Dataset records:
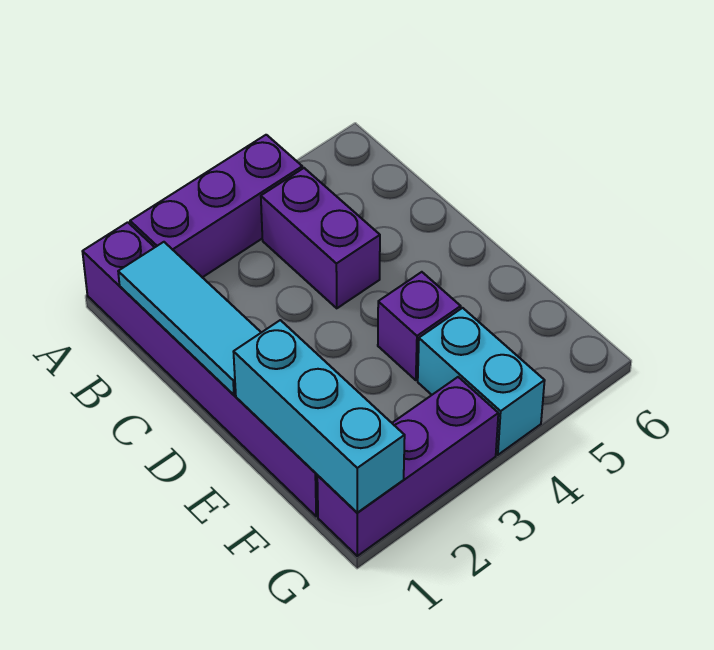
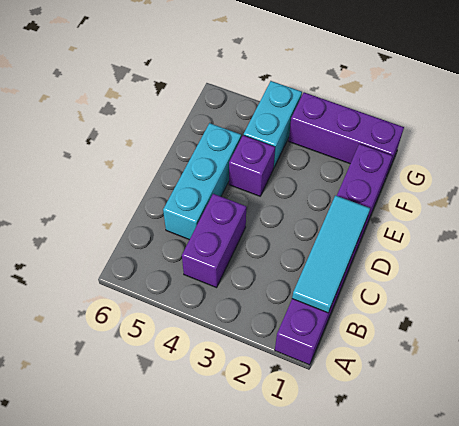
purple brick A2:A4 level 1 -> none
cyan brick E1:G1 level 2 -> cyan brick C5:E5 level 1

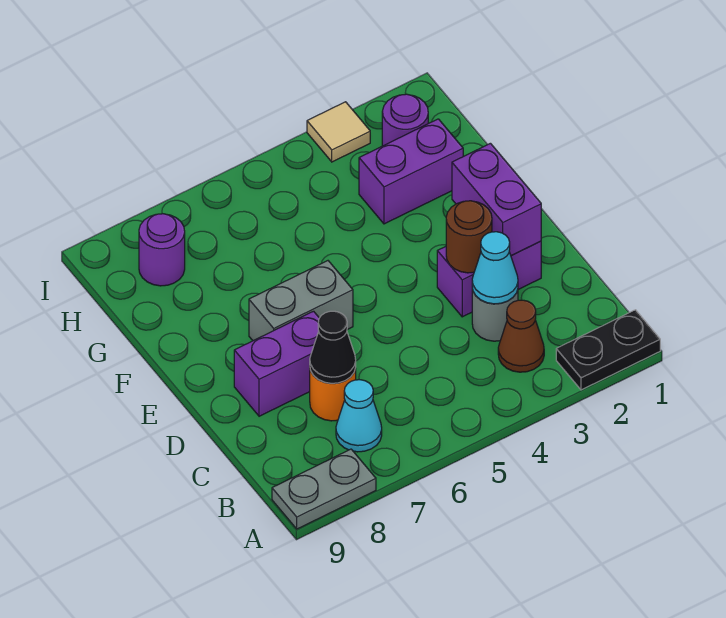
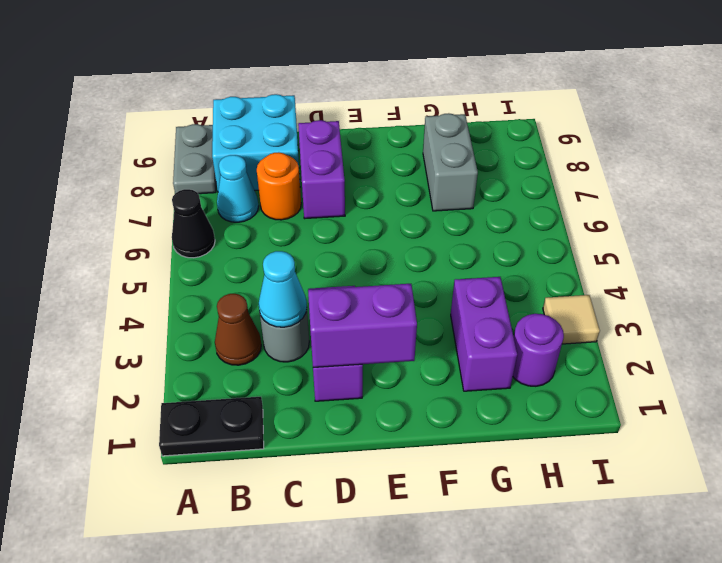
black plate A1:A2 level 1 -> black plate A1:B1 level 1
none -> cyan brick B8:C9 level 1
black cone C7 level 2 -> black cone A6 level 1
brown round brick D3 level 2 -> none
grey brick E6:E7 level 1 -> grey brick G7:G8 level 1
purple round brick H8 level 1 -> none

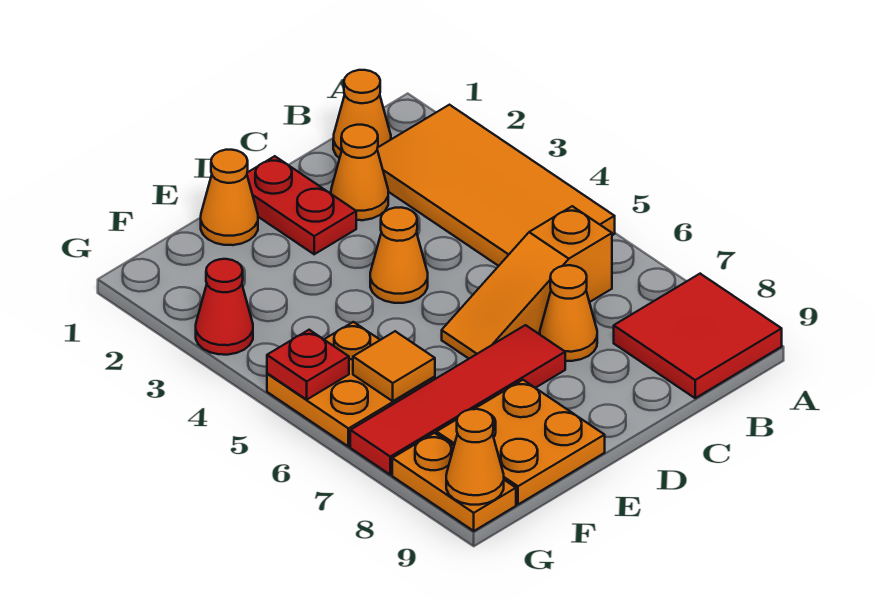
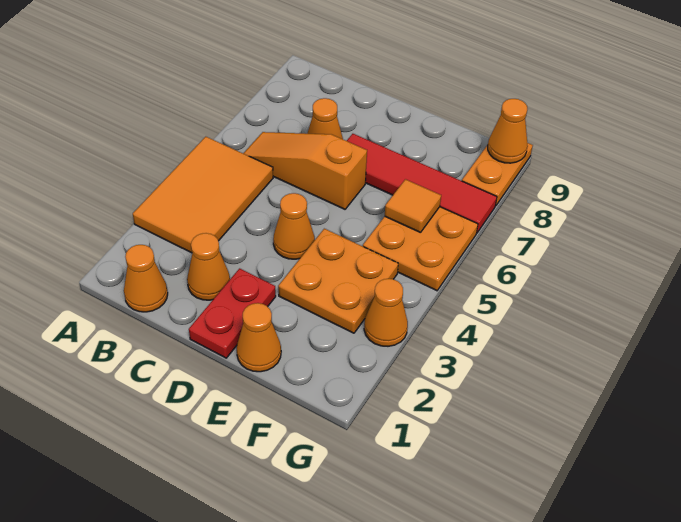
orange tile A2:B5 level 1 -> orange tile A3:B5 level 1
red tile A8:B9 level 1 -> none
orange slope B6:D6 level 1 top B -> orange slope B6:D6 level 1 top D
orange plate E8:F9 level 1 -> orange plate E3:F4 level 1
red cone G3 level 1 -> orange cone G3 level 1
red plate G5 level 2 -> none

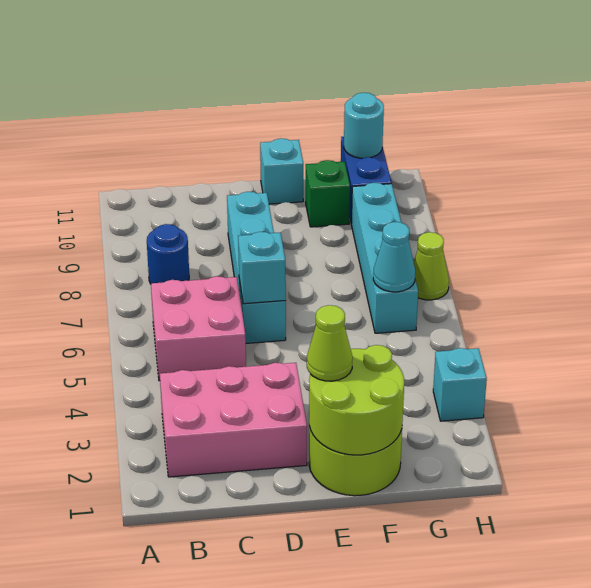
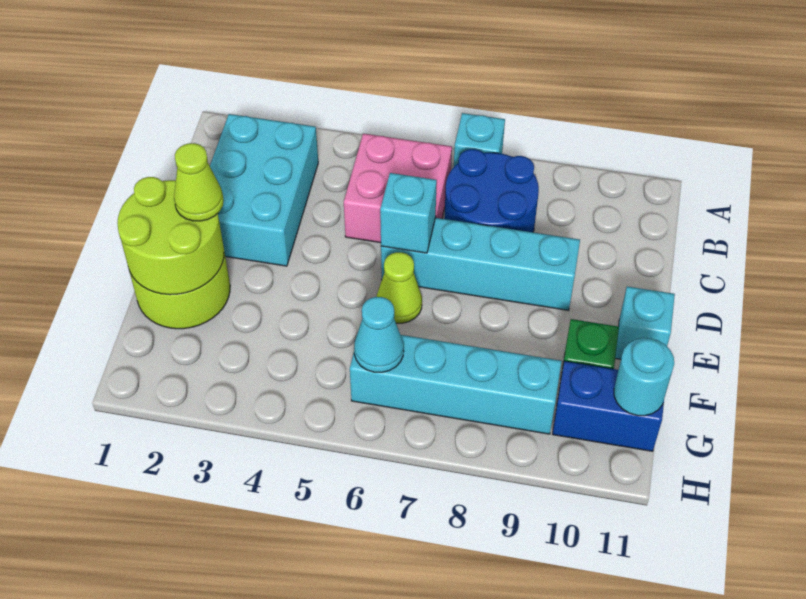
pink brick B2:D3 level 1 -> cyan brick B2:D3 level 1
blue round brick B8 level 1 -> blue round brick B7:C8 level 1
cyan brick H3 level 1 -> cyan brick A7 level 1
lime cone H7 level 1 -> lime cone E6 level 1

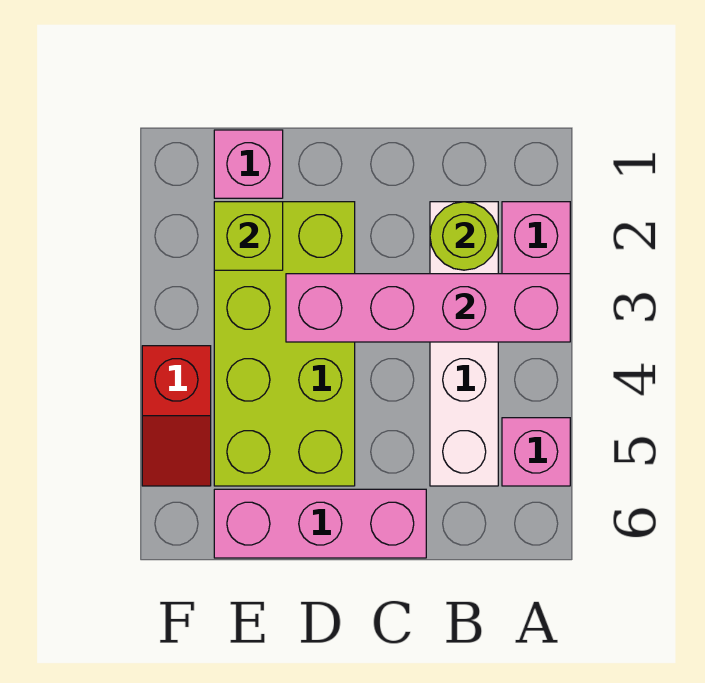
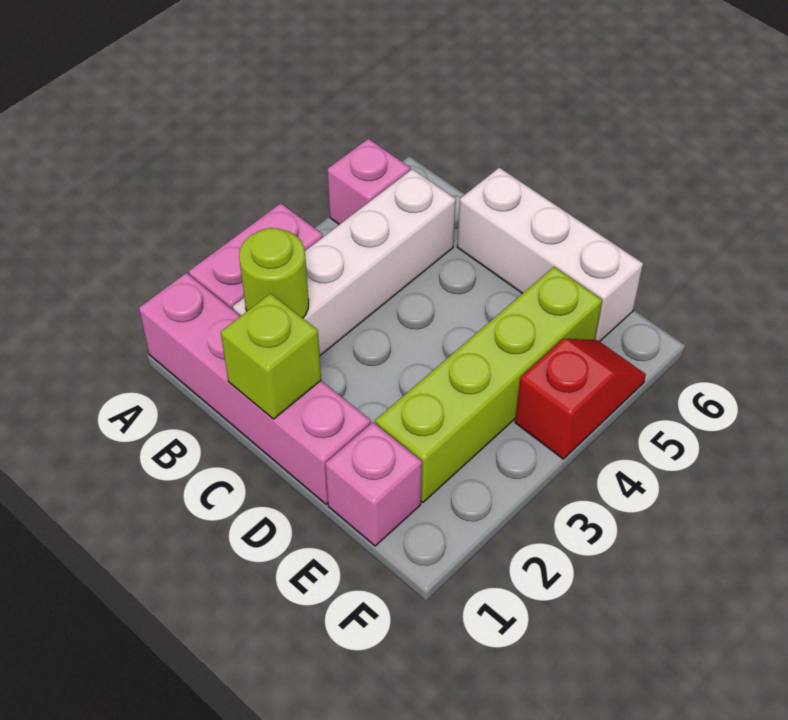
pink brick A3:D3 level 2 -> pink brick A1:D1 level 1
pink brick C6:E6 level 1 -> white brick C6:E6 level 1
lime brick D2:E5 level 1 -> lime brick E2:E5 level 1
lime brick E2 level 2 -> lime brick C1 level 2

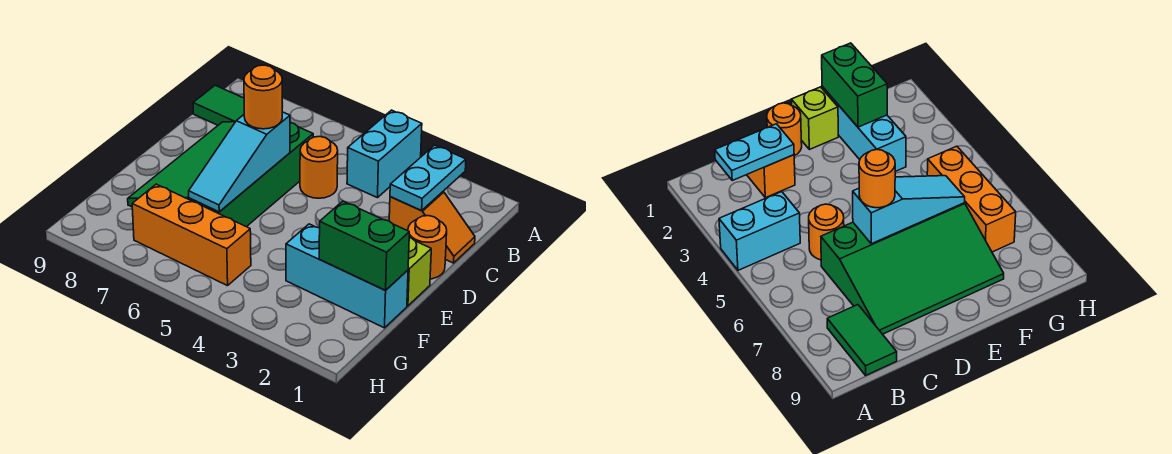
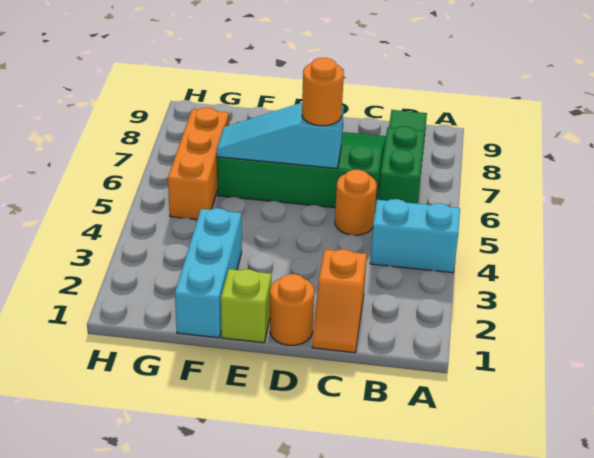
cyan plate B2:C2 level 2 -> none
green brick F1:F2 level 2 -> green brick B6:B7 level 1

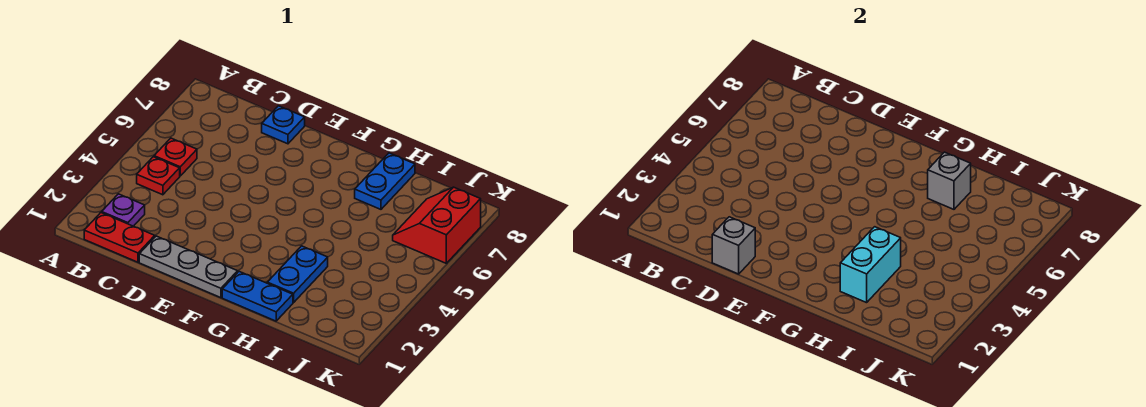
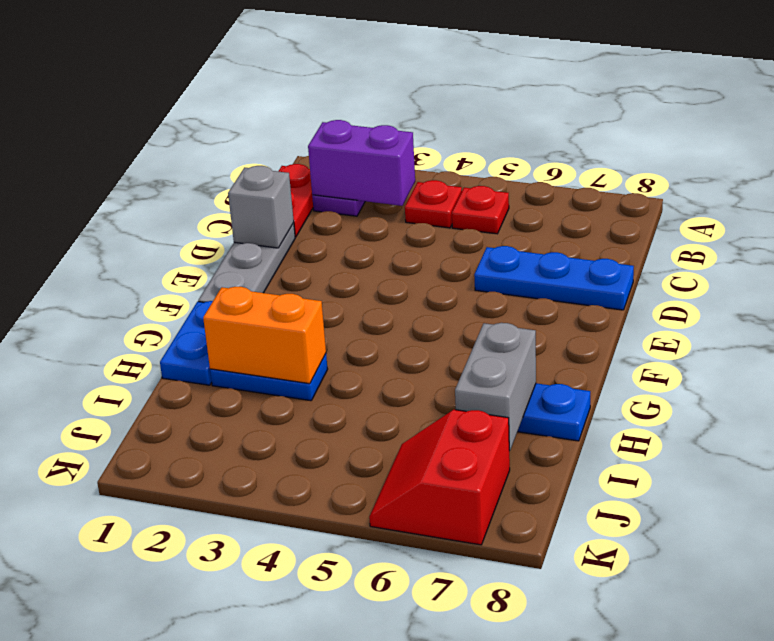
none -> purple brick B2:B3 level 2
blue plate D8 level 1 -> blue plate D6:D8 level 1
cyan brick H2:H3 level 2 -> orange brick H2:H3 level 2
grey brick H7 level 2 -> grey brick H7:I7 level 2
red slope J6:K7 level 1 top K -> red slope J6:K7 level 1 top 7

WHAT TO WORK ON: Each line of the data above should be reproduced without alteration, and no picture should appear in the copy.

EXPECTED ANSWER:
purple brick A2:A4 level 1 -> none
cyan brick E1:G1 level 2 -> cyan brick C5:E5 level 1

black plate A1:A2 level 1 -> black plate A1:B1 level 1
none -> cyan brick B8:C9 level 1
black cone C7 level 2 -> black cone A6 level 1
brown round brick D3 level 2 -> none
grey brick E6:E7 level 1 -> grey brick G7:G8 level 1
purple round brick H8 level 1 -> none

orange tile A2:B5 level 1 -> orange tile A3:B5 level 1
red tile A8:B9 level 1 -> none
orange slope B6:D6 level 1 top B -> orange slope B6:D6 level 1 top D
orange plate E8:F9 level 1 -> orange plate E3:F4 level 1
red cone G3 level 1 -> orange cone G3 level 1
red plate G5 level 2 -> none

pink brick B2:D3 level 1 -> cyan brick B2:D3 level 1
blue round brick B8 level 1 -> blue round brick B7:C8 level 1
cyan brick H3 level 1 -> cyan brick A7 level 1
lime cone H7 level 1 -> lime cone E6 level 1

pink brick A3:D3 level 2 -> pink brick A1:D1 level 1
pink brick C6:E6 level 1 -> white brick C6:E6 level 1
lime brick D2:E5 level 1 -> lime brick E2:E5 level 1
lime brick E2 level 2 -> lime brick C1 level 2

cyan plate B2:C2 level 2 -> none
green brick F1:F2 level 2 -> green brick B6:B7 level 1

none -> purple brick B2:B3 level 2
blue plate D8 level 1 -> blue plate D6:D8 level 1
cyan brick H2:H3 level 2 -> orange brick H2:H3 level 2
grey brick H7 level 2 -> grey brick H7:I7 level 2
red slope J6:K7 level 1 top K -> red slope J6:K7 level 1 top 7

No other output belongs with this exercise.